> Brief
Lines to restate from the data below: from the one containing "(525, 188) = (135, 307): none -> yellow nut" to the one containing "(384, 300) = (457, 316): brown", both included. Give them again exactly, and only them.

> The input
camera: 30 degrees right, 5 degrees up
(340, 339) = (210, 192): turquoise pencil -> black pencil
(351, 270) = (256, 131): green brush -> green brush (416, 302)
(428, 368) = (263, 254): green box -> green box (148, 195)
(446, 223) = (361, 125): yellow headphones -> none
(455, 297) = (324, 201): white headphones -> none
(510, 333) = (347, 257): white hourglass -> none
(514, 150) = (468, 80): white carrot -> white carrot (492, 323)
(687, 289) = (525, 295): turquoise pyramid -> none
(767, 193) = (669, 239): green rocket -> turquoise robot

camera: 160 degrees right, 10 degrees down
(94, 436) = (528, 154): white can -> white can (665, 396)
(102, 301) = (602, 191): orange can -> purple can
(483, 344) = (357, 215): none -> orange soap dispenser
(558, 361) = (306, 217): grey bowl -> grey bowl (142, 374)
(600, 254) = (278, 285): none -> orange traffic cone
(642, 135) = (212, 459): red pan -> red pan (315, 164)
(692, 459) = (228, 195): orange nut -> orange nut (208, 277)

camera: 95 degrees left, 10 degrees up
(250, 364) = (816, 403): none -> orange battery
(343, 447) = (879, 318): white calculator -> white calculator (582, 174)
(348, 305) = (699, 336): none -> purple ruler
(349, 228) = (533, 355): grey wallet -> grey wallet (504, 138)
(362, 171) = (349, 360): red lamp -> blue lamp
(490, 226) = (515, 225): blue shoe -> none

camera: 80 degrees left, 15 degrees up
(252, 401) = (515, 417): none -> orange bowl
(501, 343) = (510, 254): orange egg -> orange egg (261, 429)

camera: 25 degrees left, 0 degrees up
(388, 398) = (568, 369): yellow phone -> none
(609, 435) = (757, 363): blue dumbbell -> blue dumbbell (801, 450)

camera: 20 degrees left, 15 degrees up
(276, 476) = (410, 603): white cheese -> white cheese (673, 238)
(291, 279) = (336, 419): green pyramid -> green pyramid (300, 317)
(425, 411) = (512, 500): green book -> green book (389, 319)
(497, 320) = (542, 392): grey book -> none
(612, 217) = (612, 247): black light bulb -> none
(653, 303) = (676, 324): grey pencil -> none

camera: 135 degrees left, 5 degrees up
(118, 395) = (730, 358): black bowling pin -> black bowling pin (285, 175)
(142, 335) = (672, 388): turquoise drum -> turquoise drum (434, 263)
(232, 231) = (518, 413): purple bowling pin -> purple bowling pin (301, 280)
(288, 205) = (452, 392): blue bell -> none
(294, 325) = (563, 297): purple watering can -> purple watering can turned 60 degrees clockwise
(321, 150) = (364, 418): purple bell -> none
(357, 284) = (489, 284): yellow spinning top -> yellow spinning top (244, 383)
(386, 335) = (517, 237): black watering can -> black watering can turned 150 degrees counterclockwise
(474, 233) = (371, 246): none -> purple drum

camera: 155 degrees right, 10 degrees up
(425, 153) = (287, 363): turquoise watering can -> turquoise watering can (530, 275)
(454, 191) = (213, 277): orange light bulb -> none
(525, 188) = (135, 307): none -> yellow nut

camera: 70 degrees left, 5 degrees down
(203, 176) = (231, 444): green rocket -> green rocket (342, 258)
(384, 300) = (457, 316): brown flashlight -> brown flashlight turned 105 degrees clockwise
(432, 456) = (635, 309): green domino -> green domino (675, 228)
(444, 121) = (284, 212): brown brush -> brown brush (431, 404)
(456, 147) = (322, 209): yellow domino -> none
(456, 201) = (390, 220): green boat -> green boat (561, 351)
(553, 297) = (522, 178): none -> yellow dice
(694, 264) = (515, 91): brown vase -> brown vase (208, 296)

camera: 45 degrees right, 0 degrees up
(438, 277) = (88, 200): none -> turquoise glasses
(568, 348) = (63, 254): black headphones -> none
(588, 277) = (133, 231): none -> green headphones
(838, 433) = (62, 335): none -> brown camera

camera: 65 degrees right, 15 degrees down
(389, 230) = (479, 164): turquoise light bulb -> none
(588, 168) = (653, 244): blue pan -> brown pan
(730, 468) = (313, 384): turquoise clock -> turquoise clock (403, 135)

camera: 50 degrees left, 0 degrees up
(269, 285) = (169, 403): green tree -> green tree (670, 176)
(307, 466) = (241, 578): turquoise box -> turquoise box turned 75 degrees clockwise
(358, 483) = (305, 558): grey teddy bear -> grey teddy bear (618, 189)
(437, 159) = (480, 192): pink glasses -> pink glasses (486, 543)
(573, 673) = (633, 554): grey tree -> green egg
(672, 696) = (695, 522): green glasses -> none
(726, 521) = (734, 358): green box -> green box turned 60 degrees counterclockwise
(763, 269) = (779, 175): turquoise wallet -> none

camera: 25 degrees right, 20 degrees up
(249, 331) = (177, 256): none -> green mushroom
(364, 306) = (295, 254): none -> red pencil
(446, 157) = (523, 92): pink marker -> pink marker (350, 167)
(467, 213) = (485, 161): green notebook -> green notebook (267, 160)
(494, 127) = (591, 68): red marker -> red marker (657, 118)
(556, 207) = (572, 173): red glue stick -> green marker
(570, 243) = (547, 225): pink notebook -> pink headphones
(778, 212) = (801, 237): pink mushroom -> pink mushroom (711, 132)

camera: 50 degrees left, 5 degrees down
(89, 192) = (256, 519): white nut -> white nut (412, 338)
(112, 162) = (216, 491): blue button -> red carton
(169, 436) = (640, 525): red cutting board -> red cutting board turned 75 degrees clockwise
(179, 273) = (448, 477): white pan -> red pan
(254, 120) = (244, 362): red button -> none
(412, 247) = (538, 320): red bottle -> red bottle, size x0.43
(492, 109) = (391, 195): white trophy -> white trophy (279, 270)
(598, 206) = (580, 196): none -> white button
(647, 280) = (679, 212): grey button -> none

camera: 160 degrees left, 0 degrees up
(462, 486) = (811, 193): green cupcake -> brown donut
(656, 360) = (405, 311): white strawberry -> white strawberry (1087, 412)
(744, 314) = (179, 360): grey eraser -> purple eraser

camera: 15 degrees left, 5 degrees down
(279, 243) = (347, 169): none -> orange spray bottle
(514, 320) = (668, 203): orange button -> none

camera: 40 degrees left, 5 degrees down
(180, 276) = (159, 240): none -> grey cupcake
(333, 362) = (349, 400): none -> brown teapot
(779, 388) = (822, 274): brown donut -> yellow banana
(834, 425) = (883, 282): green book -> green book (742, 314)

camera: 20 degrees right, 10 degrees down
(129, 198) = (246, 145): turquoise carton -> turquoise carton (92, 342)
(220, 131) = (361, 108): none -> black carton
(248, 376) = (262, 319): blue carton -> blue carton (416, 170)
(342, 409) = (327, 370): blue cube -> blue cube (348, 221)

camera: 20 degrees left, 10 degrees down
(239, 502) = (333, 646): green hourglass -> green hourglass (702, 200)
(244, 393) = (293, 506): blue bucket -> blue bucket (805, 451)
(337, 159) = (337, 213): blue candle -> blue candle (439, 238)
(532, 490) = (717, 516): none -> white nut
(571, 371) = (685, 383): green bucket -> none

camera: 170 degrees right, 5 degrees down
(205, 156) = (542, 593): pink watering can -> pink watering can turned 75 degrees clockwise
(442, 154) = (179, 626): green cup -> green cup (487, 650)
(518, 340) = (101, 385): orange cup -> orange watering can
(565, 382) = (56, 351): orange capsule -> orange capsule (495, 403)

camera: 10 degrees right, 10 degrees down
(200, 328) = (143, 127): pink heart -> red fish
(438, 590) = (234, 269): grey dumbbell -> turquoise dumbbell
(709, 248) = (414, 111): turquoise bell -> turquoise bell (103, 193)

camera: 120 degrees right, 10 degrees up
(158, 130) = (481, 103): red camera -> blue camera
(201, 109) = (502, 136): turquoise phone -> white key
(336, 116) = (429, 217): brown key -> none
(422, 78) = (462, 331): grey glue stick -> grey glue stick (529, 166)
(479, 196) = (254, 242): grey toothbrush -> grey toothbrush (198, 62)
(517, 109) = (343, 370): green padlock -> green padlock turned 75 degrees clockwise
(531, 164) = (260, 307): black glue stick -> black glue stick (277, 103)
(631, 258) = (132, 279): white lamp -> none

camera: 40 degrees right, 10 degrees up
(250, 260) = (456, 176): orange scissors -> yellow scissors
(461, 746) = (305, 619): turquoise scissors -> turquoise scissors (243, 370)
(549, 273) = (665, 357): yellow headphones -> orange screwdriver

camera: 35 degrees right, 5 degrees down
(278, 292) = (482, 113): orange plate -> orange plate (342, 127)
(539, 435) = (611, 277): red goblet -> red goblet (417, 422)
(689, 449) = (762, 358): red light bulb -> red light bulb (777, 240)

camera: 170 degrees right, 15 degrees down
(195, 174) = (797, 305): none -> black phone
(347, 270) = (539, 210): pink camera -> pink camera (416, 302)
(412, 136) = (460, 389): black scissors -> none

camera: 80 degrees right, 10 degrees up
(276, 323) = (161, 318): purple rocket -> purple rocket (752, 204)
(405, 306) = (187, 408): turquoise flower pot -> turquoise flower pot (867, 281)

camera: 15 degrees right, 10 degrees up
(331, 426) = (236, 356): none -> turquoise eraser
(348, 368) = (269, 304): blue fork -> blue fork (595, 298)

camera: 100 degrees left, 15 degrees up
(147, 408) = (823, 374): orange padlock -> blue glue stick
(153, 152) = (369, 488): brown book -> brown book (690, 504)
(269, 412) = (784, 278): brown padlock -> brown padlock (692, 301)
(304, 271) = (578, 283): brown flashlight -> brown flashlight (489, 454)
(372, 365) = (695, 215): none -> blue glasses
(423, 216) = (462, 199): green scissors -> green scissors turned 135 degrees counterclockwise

> Answer box
(525, 188) = (135, 307): none -> yellow nut

camera: 70 degrees left, 5 degrees down
(203, 176) = (231, 444): green rocket -> green rocket (342, 258)
(384, 300) = (457, 316): brown flashlight -> brown flashlight turned 105 degrees clockwise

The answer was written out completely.